_TO DO:_ An exact repetition of the records is required. Leave nothing out.

_RECORDS FOR THE TASK:_
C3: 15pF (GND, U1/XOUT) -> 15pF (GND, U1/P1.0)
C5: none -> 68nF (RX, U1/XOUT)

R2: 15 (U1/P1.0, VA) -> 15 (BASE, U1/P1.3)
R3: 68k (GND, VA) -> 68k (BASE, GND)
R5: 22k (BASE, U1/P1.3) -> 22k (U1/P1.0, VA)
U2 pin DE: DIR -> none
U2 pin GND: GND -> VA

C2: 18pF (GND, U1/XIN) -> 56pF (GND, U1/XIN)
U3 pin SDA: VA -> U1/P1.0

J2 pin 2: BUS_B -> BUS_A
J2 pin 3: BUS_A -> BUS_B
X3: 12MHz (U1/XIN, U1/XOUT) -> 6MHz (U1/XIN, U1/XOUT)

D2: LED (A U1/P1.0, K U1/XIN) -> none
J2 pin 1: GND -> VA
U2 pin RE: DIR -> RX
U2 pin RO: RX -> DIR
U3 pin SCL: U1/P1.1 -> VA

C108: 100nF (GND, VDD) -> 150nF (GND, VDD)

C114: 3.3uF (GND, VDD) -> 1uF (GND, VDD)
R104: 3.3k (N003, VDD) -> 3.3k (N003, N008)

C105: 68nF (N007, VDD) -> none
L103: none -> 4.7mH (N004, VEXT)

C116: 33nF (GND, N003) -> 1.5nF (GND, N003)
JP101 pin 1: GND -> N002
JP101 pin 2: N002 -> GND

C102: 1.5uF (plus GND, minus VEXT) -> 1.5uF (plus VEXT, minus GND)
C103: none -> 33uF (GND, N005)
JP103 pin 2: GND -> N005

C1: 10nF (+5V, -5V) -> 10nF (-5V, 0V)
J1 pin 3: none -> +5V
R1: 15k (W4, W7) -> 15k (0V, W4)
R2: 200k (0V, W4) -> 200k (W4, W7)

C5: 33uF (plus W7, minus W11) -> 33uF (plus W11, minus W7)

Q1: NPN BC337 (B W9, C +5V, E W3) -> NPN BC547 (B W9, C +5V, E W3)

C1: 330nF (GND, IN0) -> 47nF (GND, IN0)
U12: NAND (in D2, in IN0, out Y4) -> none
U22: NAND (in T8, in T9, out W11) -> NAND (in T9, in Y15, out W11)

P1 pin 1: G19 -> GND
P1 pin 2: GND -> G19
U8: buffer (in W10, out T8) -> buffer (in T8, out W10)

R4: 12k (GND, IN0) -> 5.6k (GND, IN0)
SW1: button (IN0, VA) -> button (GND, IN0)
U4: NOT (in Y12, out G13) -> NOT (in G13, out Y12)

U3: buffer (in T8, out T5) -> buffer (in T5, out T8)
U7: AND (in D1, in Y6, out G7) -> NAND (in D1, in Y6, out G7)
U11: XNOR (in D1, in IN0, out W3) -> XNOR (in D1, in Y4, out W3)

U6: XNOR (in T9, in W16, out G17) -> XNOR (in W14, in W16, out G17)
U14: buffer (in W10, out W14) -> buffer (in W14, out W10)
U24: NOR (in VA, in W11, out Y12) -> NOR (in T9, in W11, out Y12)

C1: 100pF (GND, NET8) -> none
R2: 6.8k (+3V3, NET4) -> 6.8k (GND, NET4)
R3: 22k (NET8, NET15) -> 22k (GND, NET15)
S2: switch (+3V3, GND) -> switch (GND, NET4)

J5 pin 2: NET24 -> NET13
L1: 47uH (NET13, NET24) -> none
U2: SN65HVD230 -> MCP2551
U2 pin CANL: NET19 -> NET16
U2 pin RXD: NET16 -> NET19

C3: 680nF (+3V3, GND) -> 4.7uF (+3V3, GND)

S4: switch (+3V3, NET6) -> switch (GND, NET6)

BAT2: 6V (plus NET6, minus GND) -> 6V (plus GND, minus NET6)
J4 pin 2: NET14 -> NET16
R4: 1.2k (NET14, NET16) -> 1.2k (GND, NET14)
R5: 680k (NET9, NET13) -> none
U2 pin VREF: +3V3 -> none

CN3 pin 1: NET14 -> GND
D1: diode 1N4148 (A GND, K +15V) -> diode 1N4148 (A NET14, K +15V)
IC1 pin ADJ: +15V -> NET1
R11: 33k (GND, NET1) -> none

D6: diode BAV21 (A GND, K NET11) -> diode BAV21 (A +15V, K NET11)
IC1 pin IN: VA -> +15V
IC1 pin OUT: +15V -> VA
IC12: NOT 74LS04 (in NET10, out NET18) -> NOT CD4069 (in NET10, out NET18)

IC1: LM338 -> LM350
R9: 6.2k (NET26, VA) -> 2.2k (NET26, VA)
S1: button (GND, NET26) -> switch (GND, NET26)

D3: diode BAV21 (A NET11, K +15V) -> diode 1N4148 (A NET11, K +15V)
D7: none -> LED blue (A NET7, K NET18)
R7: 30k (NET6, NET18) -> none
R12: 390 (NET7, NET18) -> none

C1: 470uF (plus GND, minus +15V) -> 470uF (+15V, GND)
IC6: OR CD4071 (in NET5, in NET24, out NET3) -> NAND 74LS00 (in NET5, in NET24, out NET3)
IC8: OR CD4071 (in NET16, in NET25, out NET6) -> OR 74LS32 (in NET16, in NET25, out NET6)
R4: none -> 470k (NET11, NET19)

_RESPONSE TO THE EXERCISE:_
C3: 15pF (GND, U1/XOUT) -> 15pF (GND, U1/P1.0)
C5: none -> 68nF (RX, U1/XOUT)

R2: 15 (U1/P1.0, VA) -> 15 (BASE, U1/P1.3)
R3: 68k (GND, VA) -> 68k (BASE, GND)
R5: 22k (BASE, U1/P1.3) -> 22k (U1/P1.0, VA)
U2 pin DE: DIR -> none
U2 pin GND: GND -> VA

C2: 18pF (GND, U1/XIN) -> 56pF (GND, U1/XIN)
U3 pin SDA: VA -> U1/P1.0

J2 pin 2: BUS_B -> BUS_A
J2 pin 3: BUS_A -> BUS_B
X3: 12MHz (U1/XIN, U1/XOUT) -> 6MHz (U1/XIN, U1/XOUT)

D2: LED (A U1/P1.0, K U1/XIN) -> none
J2 pin 1: GND -> VA
U2 pin RE: DIR -> RX
U2 pin RO: RX -> DIR
U3 pin SCL: U1/P1.1 -> VA

C108: 100nF (GND, VDD) -> 150nF (GND, VDD)

C114: 3.3uF (GND, VDD) -> 1uF (GND, VDD)
R104: 3.3k (N003, VDD) -> 3.3k (N003, N008)

C105: 68nF (N007, VDD) -> none
L103: none -> 4.7mH (N004, VEXT)

C116: 33nF (GND, N003) -> 1.5nF (GND, N003)
JP101 pin 1: GND -> N002
JP101 pin 2: N002 -> GND

C102: 1.5uF (plus GND, minus VEXT) -> 1.5uF (plus VEXT, minus GND)
C103: none -> 33uF (GND, N005)
JP103 pin 2: GND -> N005

C1: 10nF (+5V, -5V) -> 10nF (-5V, 0V)
J1 pin 3: none -> +5V
R1: 15k (W4, W7) -> 15k (0V, W4)
R2: 200k (0V, W4) -> 200k (W4, W7)

C5: 33uF (plus W7, minus W11) -> 33uF (plus W11, minus W7)

Q1: NPN BC337 (B W9, C +5V, E W3) -> NPN BC547 (B W9, C +5V, E W3)

C1: 330nF (GND, IN0) -> 47nF (GND, IN0)
U12: NAND (in D2, in IN0, out Y4) -> none
U22: NAND (in T8, in T9, out W11) -> NAND (in T9, in Y15, out W11)

P1 pin 1: G19 -> GND
P1 pin 2: GND -> G19
U8: buffer (in W10, out T8) -> buffer (in T8, out W10)

R4: 12k (GND, IN0) -> 5.6k (GND, IN0)
SW1: button (IN0, VA) -> button (GND, IN0)
U4: NOT (in Y12, out G13) -> NOT (in G13, out Y12)

U3: buffer (in T8, out T5) -> buffer (in T5, out T8)
U7: AND (in D1, in Y6, out G7) -> NAND (in D1, in Y6, out G7)
U11: XNOR (in D1, in IN0, out W3) -> XNOR (in D1, in Y4, out W3)

U6: XNOR (in T9, in W16, out G17) -> XNOR (in W14, in W16, out G17)
U14: buffer (in W10, out W14) -> buffer (in W14, out W10)
U24: NOR (in VA, in W11, out Y12) -> NOR (in T9, in W11, out Y12)

C1: 100pF (GND, NET8) -> none
R2: 6.8k (+3V3, NET4) -> 6.8k (GND, NET4)
R3: 22k (NET8, NET15) -> 22k (GND, NET15)
S2: switch (+3V3, GND) -> switch (GND, NET4)

J5 pin 2: NET24 -> NET13
L1: 47uH (NET13, NET24) -> none
U2: SN65HVD230 -> MCP2551
U2 pin CANL: NET19 -> NET16
U2 pin RXD: NET16 -> NET19

C3: 680nF (+3V3, GND) -> 4.7uF (+3V3, GND)

S4: switch (+3V3, NET6) -> switch (GND, NET6)

BAT2: 6V (plus NET6, minus GND) -> 6V (plus GND, minus NET6)
J4 pin 2: NET14 -> NET16
R4: 1.2k (NET14, NET16) -> 1.2k (GND, NET14)
R5: 680k (NET9, NET13) -> none
U2 pin VREF: +3V3 -> none

CN3 pin 1: NET14 -> GND
D1: diode 1N4148 (A GND, K +15V) -> diode 1N4148 (A NET14, K +15V)
IC1 pin ADJ: +15V -> NET1
R11: 33k (GND, NET1) -> none

D6: diode BAV21 (A GND, K NET11) -> diode BAV21 (A +15V, K NET11)
IC1 pin IN: VA -> +15V
IC1 pin OUT: +15V -> VA
IC12: NOT 74LS04 (in NET10, out NET18) -> NOT CD4069 (in NET10, out NET18)

IC1: LM338 -> LM350
R9: 6.2k (NET26, VA) -> 2.2k (NET26, VA)
S1: button (GND, NET26) -> switch (GND, NET26)

D3: diode BAV21 (A NET11, K +15V) -> diode 1N4148 (A NET11, K +15V)
D7: none -> LED blue (A NET7, K NET18)
R7: 30k (NET6, NET18) -> none
R12: 390 (NET7, NET18) -> none

C1: 470uF (plus GND, minus +15V) -> 470uF (+15V, GND)
IC6: OR CD4071 (in NET5, in NET24, out NET3) -> NAND 74LS00 (in NET5, in NET24, out NET3)
IC8: OR CD4071 (in NET16, in NET25, out NET6) -> OR 74LS32 (in NET16, in NET25, out NET6)
R4: none -> 470k (NET11, NET19)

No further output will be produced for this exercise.